• Description of the task:
Print each line once more, unchanged, from the line holding "Identify all objects" to the end of the listing below.

• Given records:
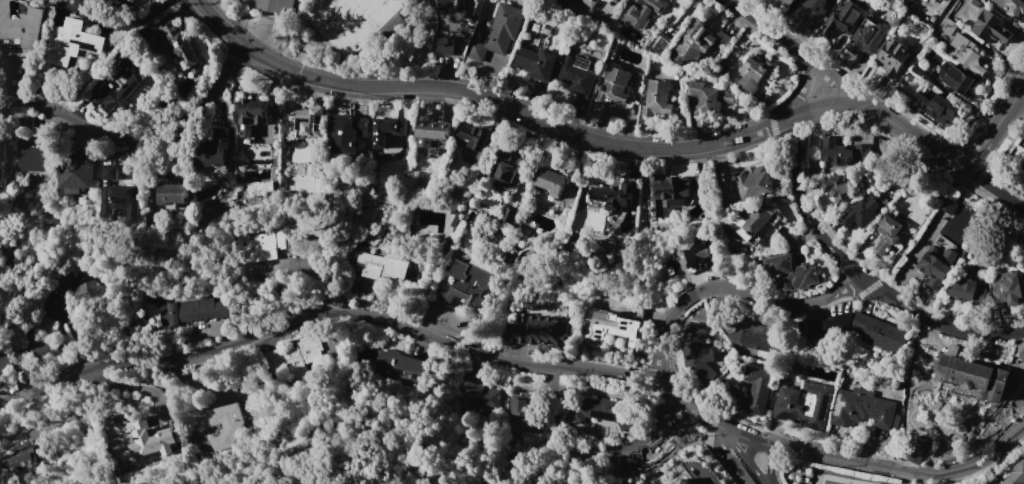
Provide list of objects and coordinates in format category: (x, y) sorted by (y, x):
building: (106, 0)
building: (928, 0)
building: (113, 2)
building: (589, 2)
building: (906, 2)
building: (785, 3)
building: (272, 4)
building: (449, 6)
building: (1016, 8)
building: (640, 11)
building: (814, 12)
building: (842, 20)
building: (21, 24)
road: (222, 24)
building: (393, 25)
road: (118, 26)
building: (947, 26)
building: (990, 27)
building: (498, 32)
building: (478, 35)
building: (866, 37)
building: (71, 42)
building: (156, 42)
building: (700, 42)
building: (445, 45)
road: (789, 48)
building: (181, 49)
building: (965, 53)
building: (892, 56)
building: (535, 62)
building: (576, 74)
building: (755, 76)
building: (960, 81)
road: (343, 83)
building: (614, 85)
road: (804, 89)
building: (121, 92)
building: (709, 97)
building: (657, 98)
building: (935, 107)
building: (252, 115)
building: (307, 121)
road: (994, 127)
building: (387, 130)
building: (430, 132)
road: (911, 132)
building: (341, 134)
building: (472, 135)
road: (138, 136)
road: (650, 149)
building: (214, 150)
building: (844, 153)
building: (29, 158)
building: (2, 162)
building: (1021, 166)
building: (506, 169)
building: (76, 171)
building: (550, 181)
building: (751, 183)
building: (835, 187)
road: (995, 188)
building: (172, 193)
building: (118, 195)
building: (669, 195)
building: (615, 196)
building: (947, 204)
building: (863, 212)
building: (508, 214)
building: (753, 223)
building: (889, 232)
building: (259, 245)
building: (964, 252)
building: (691, 253)
building: (1023, 261)
building: (937, 264)
building: (381, 266)
building: (791, 273)
road: (856, 275)
building: (61, 282)
building: (466, 283)
building: (964, 289)
building: (1009, 290)
building: (87, 291)
road: (686, 295)
building: (203, 309)
road: (329, 311)
building: (168, 314)
building: (836, 323)
building: (44, 324)
building: (614, 327)
building: (810, 327)
building: (539, 332)
building: (880, 334)
building: (756, 337)
building: (39, 347)
building: (698, 356)
building: (291, 357)
building: (4, 362)
building: (401, 367)
building: (974, 378)
building: (728, 391)
building: (478, 395)
building: (803, 404)
building: (861, 409)
building: (523, 412)
building: (602, 412)
building: (225, 424)
road: (721, 433)
building: (147, 440)
road: (608, 451)
building: (21, 459)
road: (750, 460)
road: (734, 462)
road: (768, 463)
road: (887, 467)
building: (1015, 474)
building: (683, 481)
road: (764, 483)

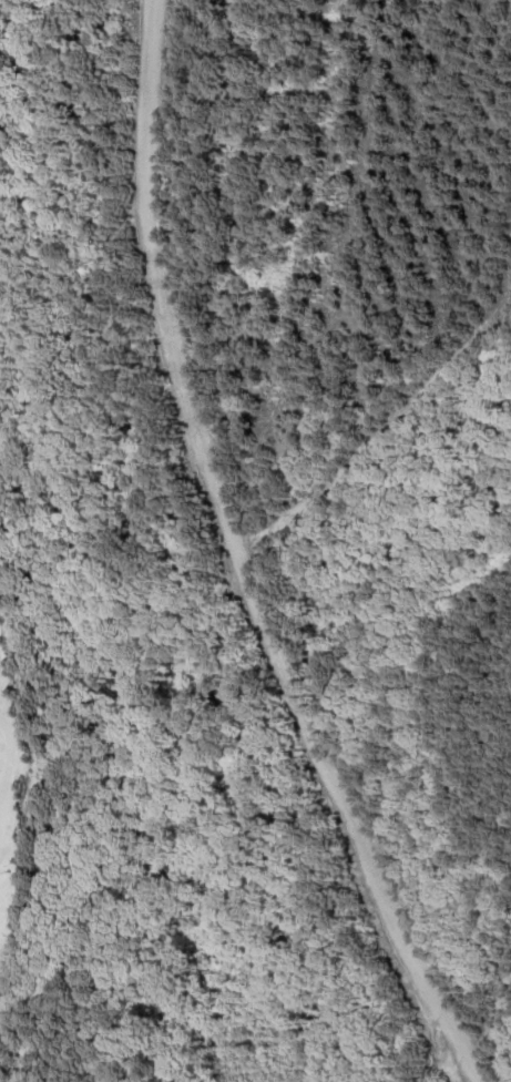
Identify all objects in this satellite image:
road: (235, 561)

• Exercise solution:
Identify all objects in this satellite image:
road: (235, 561)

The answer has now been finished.